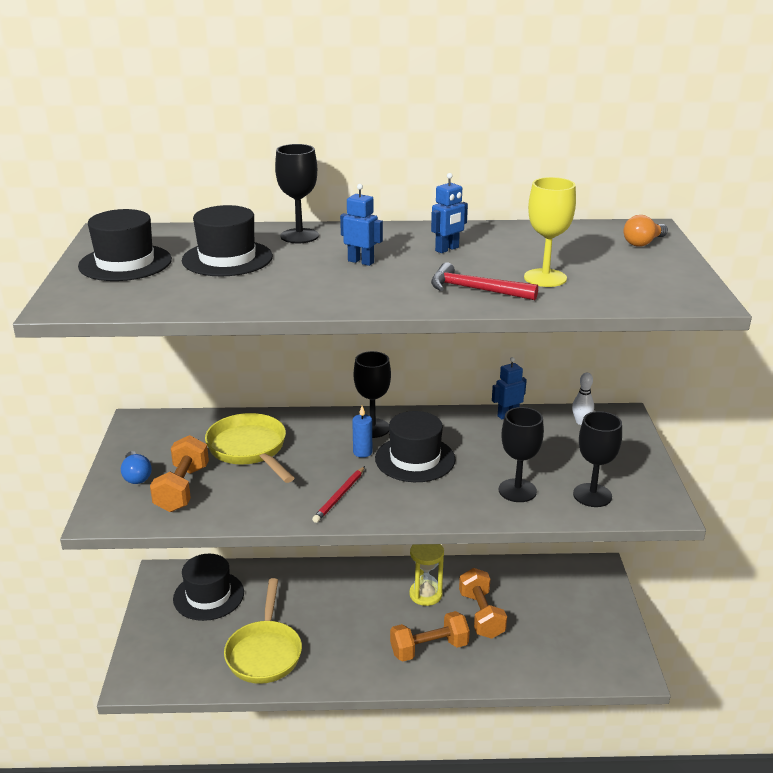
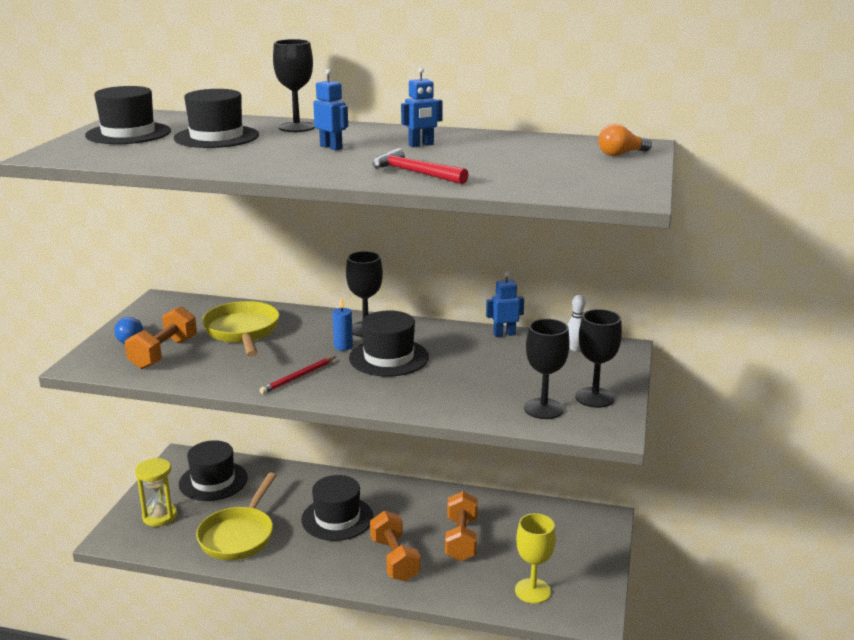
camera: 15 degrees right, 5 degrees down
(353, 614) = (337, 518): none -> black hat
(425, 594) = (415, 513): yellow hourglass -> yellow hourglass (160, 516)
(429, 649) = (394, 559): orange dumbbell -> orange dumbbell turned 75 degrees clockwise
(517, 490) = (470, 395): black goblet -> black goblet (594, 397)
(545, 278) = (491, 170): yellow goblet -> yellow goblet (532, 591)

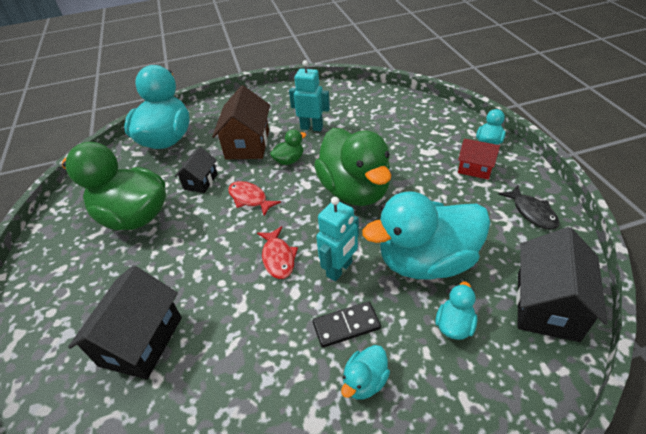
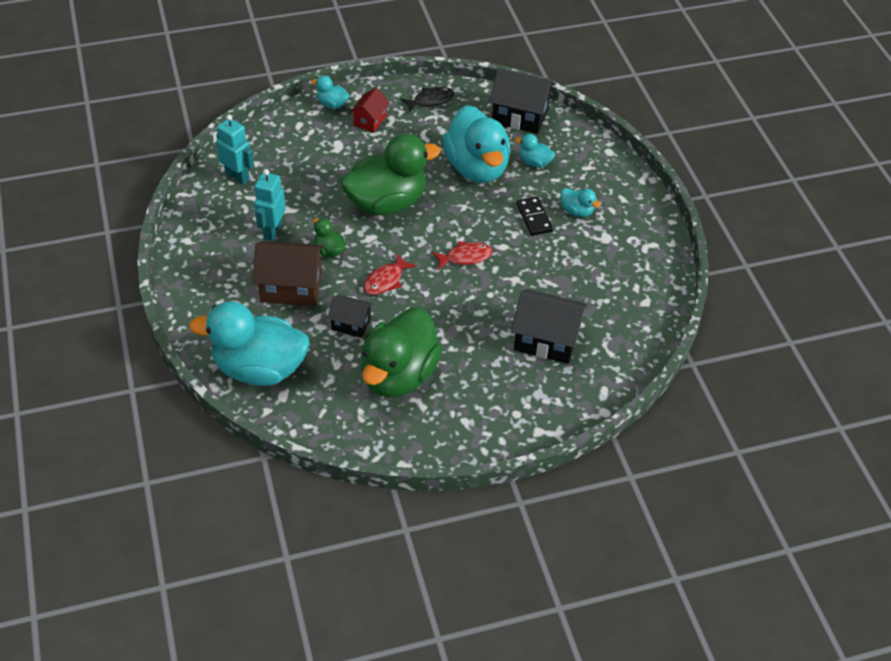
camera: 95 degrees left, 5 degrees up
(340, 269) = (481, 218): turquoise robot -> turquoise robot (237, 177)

--

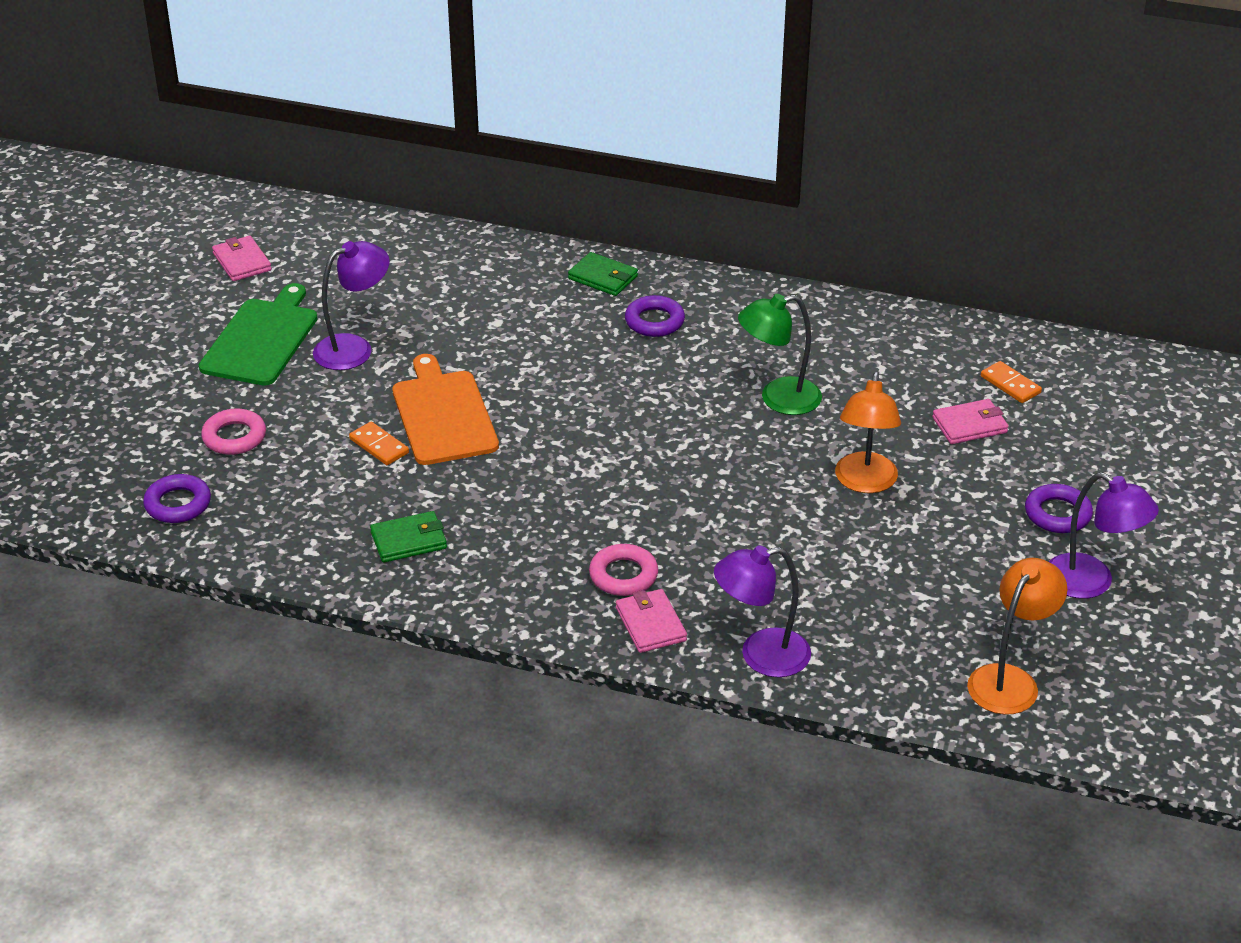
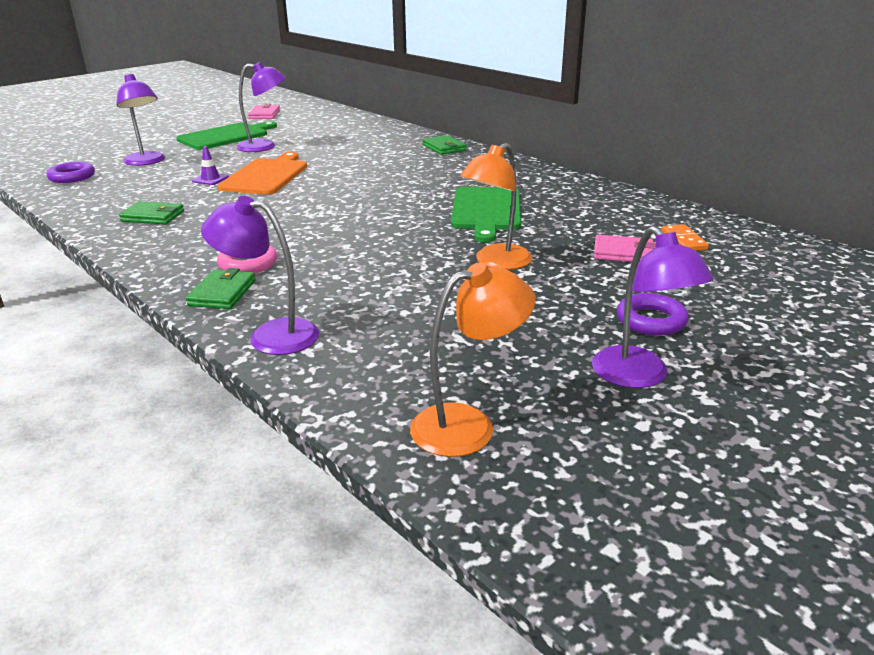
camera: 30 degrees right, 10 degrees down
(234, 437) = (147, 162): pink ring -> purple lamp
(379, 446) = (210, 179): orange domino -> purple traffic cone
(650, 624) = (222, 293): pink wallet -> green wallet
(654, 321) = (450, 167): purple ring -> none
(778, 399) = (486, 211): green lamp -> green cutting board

• [WORK TASK]: Since the pictures are not part of the copy, please transcribe only the lines above from the one with "(429, 649) = (394, 559): orange" through the one with "camera: 95 degrees left, 5 degrees up", exactly and with both ends.

• [EXERCISE SOLUTION]:
(429, 649) = (394, 559): orange dumbbell -> orange dumbbell turned 75 degrees clockwise
(517, 490) = (470, 395): black goblet -> black goblet (594, 397)
(545, 278) = (491, 170): yellow goblet -> yellow goblet (532, 591)

camera: 95 degrees left, 5 degrees up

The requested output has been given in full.